■ **TASK BRIEF**: Exact transcription, pictures omitted: reproduce the listing below.

_ _ _ _

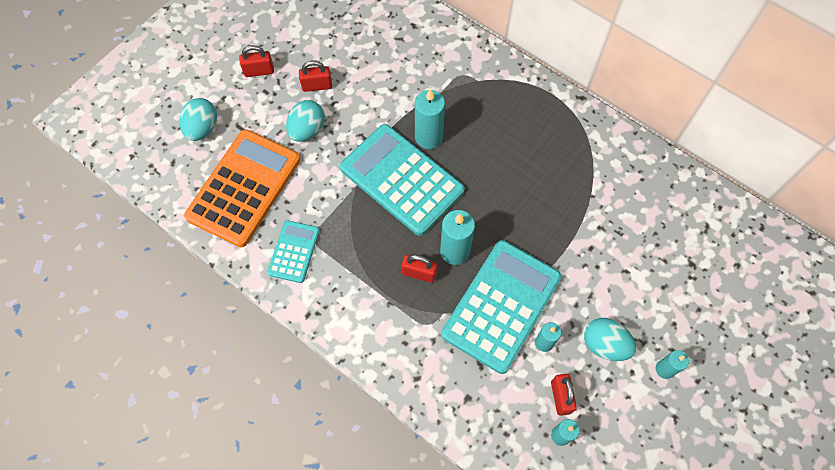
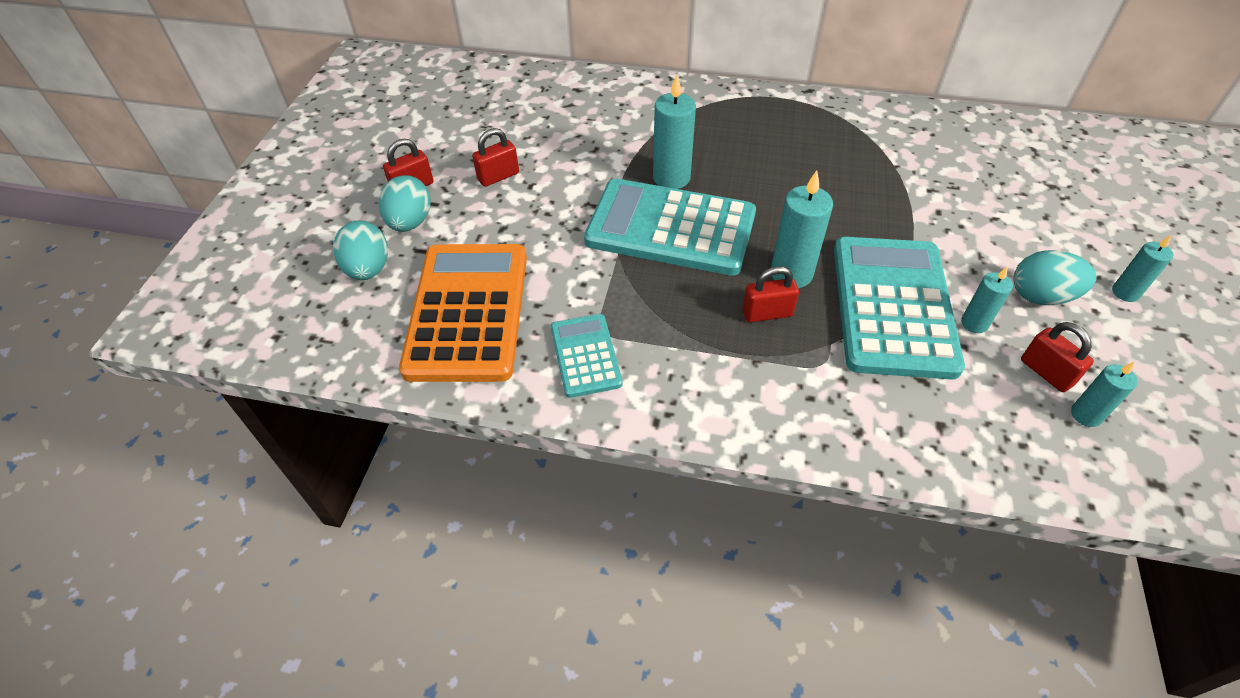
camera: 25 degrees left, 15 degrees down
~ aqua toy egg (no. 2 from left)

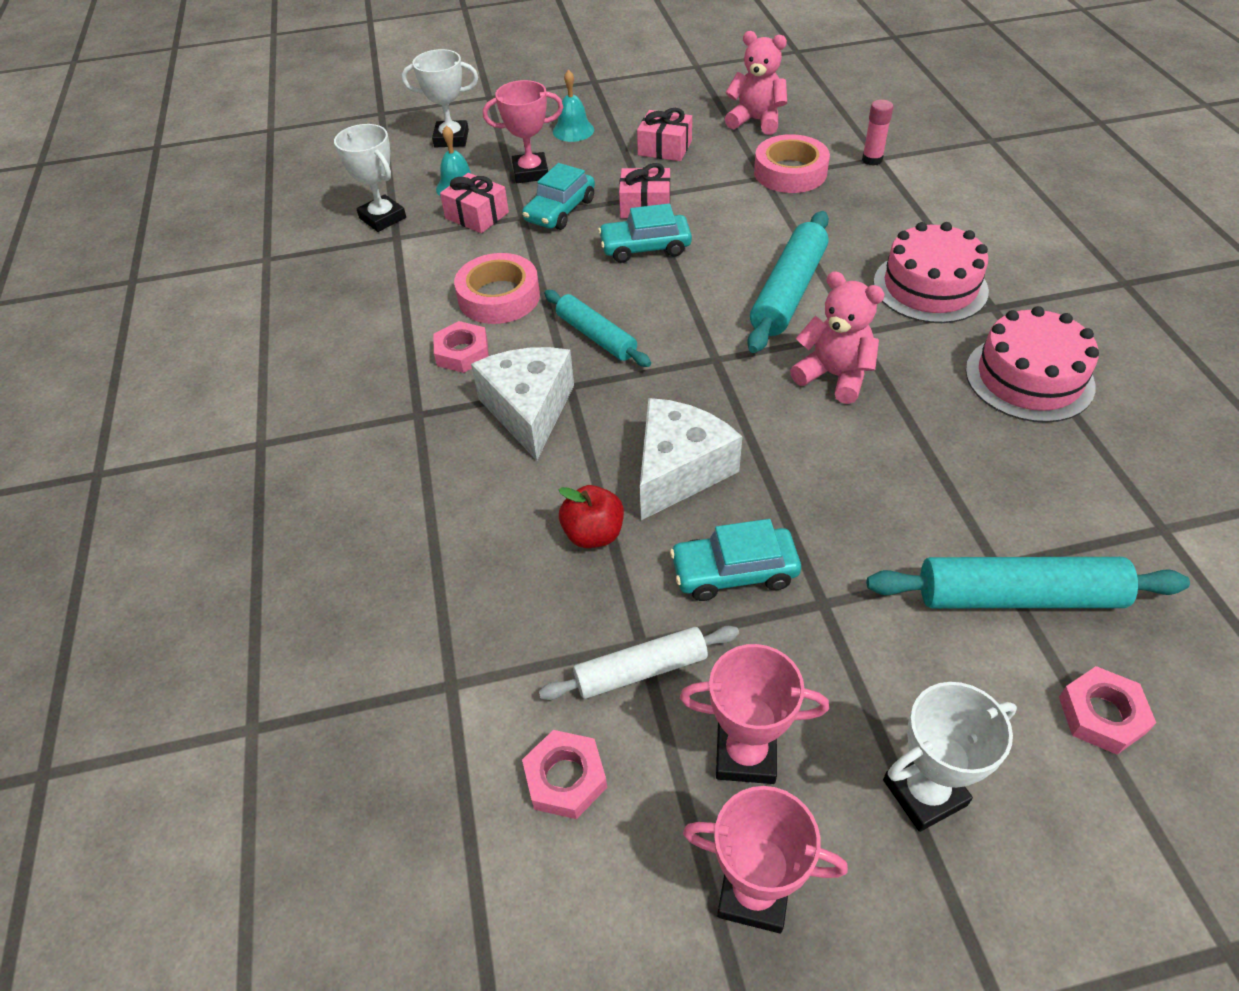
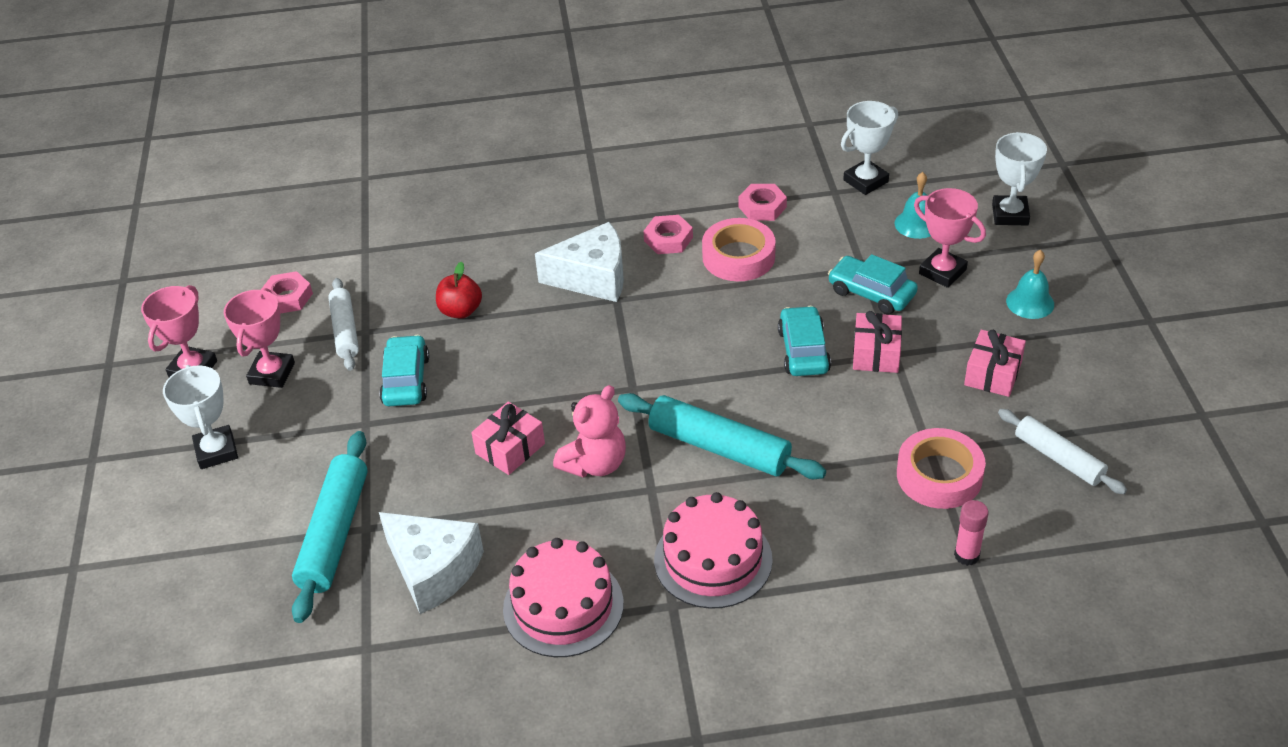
camera: 95 degrees right, 5 degrees down
- aqua dough roller (no. 1 from left)
~ pink gift (no. 1 from left)
~ white cheese wedge (no. 2 from left in the first image) to white cheese wedge (no. 1 from left)
~ pink hexagon nut (no. 3 from left)
~ pink teddy bear (no. 1 from left) to white dough roller (no. 2 from left)
~ pink trophy (no. 1 from left in the first image) 45 degrees counterclockwise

_ _ _ _

■ **EXERCISE RESPONSE**:
camera: 25 degrees left, 15 degrees down
~ aqua toy egg (no. 2 from left)

camera: 95 degrees right, 5 degrees down
- aqua dough roller (no. 1 from left)
~ pink gift (no. 1 from left)
~ white cheese wedge (no. 2 from left in the first image) to white cheese wedge (no. 1 from left)
~ pink hexagon nut (no. 3 from left)
~ pink teddy bear (no. 1 from left) to white dough roller (no. 2 from left)
~ pink trophy (no. 1 from left in the first image) 45 degrees counterclockwise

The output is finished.